-- EXTRACTED MATERIAL follows --
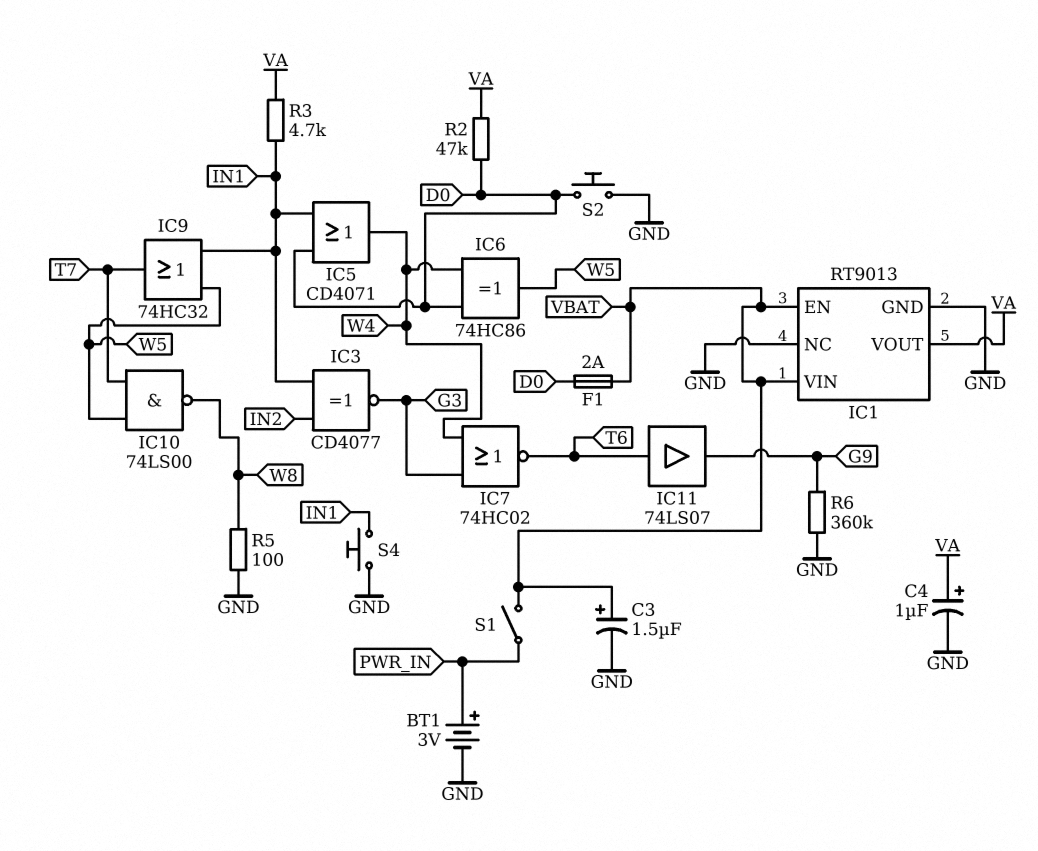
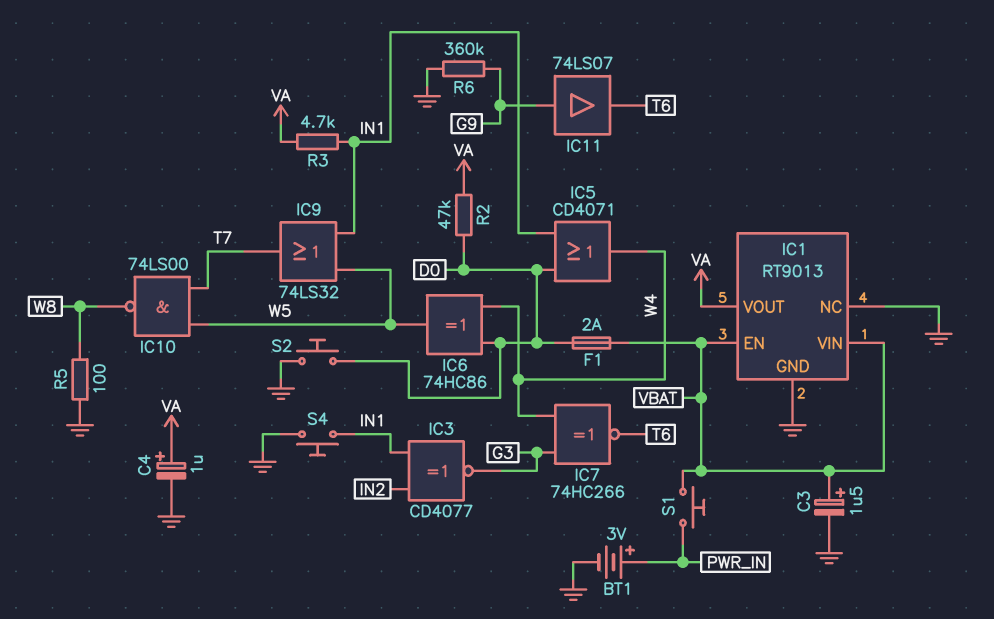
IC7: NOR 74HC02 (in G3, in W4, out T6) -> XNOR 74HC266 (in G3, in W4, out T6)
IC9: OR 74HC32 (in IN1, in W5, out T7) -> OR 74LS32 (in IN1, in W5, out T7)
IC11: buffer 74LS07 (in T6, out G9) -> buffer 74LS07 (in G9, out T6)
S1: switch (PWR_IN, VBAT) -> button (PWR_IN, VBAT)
-- EXTRACTED MATERIAL concluded --
-- EXTRACTED MATERIAL follows --
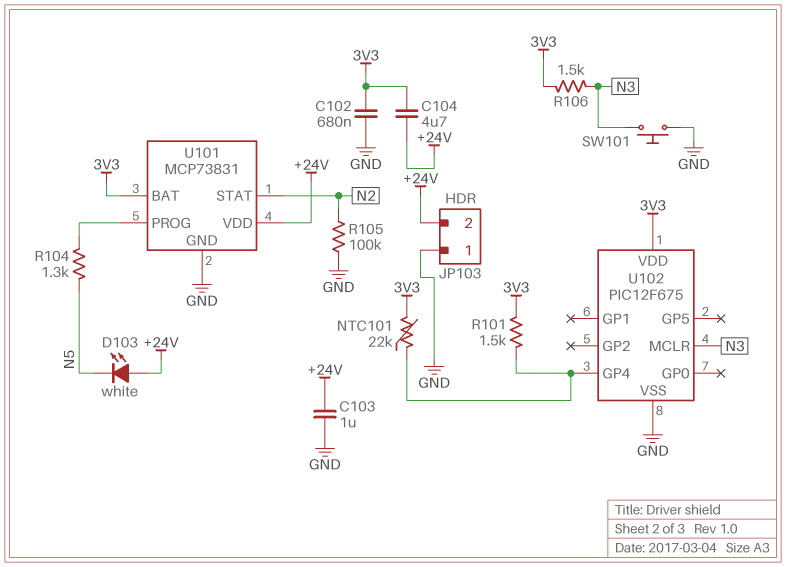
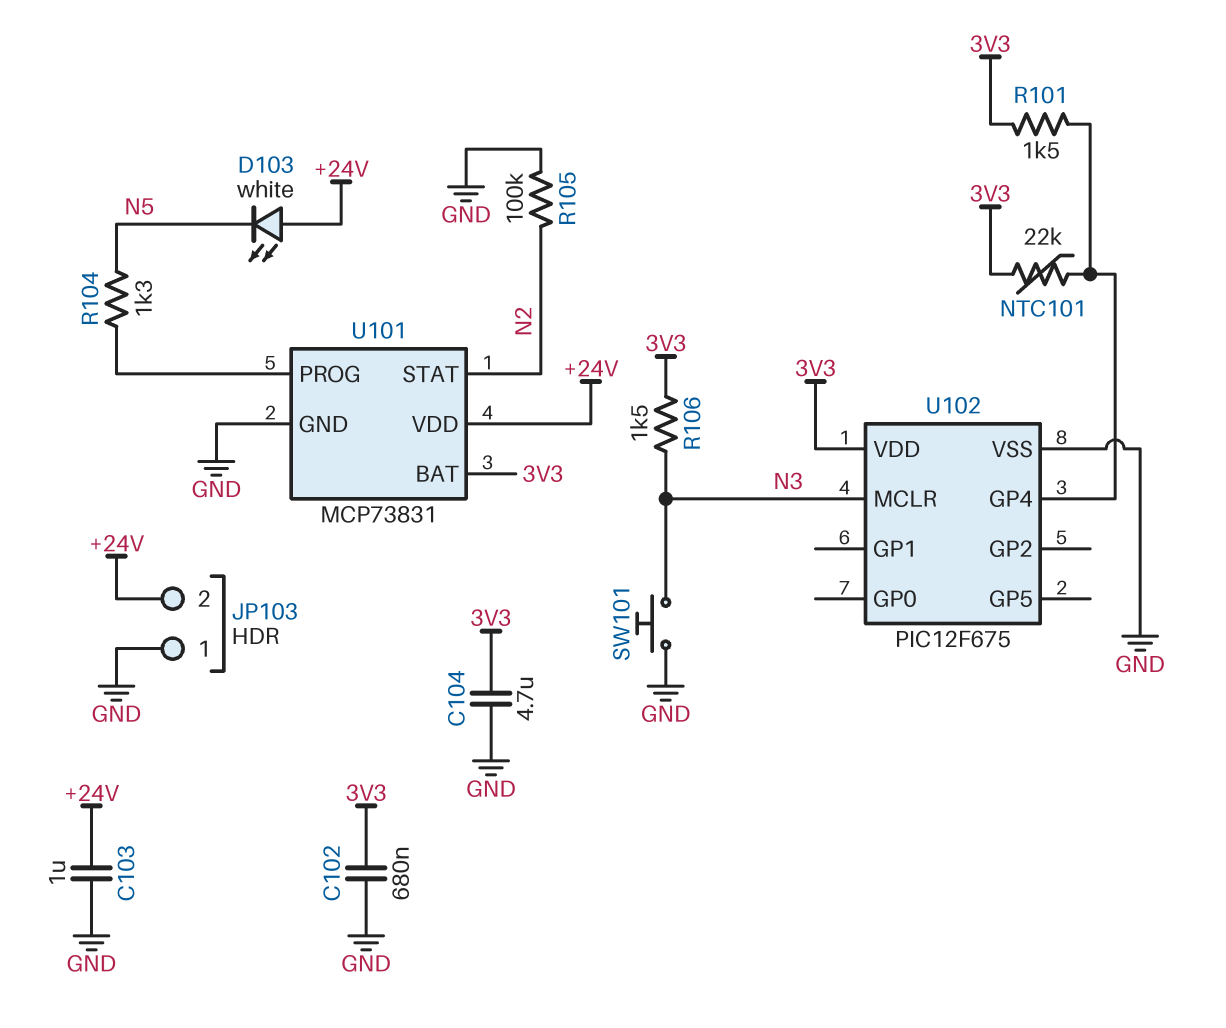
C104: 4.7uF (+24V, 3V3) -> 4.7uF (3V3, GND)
-- EXTRACTED MATERIAL concluded --
Using the entries shown above, reproduce verbatim the lines from the line bearing "IC7: NOR 74HC02" to the line bearing "S1: switch (PWR_IN, VBAT)", inclusive.

__COMPLETED TASK__
IC7: NOR 74HC02 (in G3, in W4, out T6) -> XNOR 74HC266 (in G3, in W4, out T6)
IC9: OR 74HC32 (in IN1, in W5, out T7) -> OR 74LS32 (in IN1, in W5, out T7)
IC11: buffer 74LS07 (in T6, out G9) -> buffer 74LS07 (in G9, out T6)
S1: switch (PWR_IN, VBAT) -> button (PWR_IN, VBAT)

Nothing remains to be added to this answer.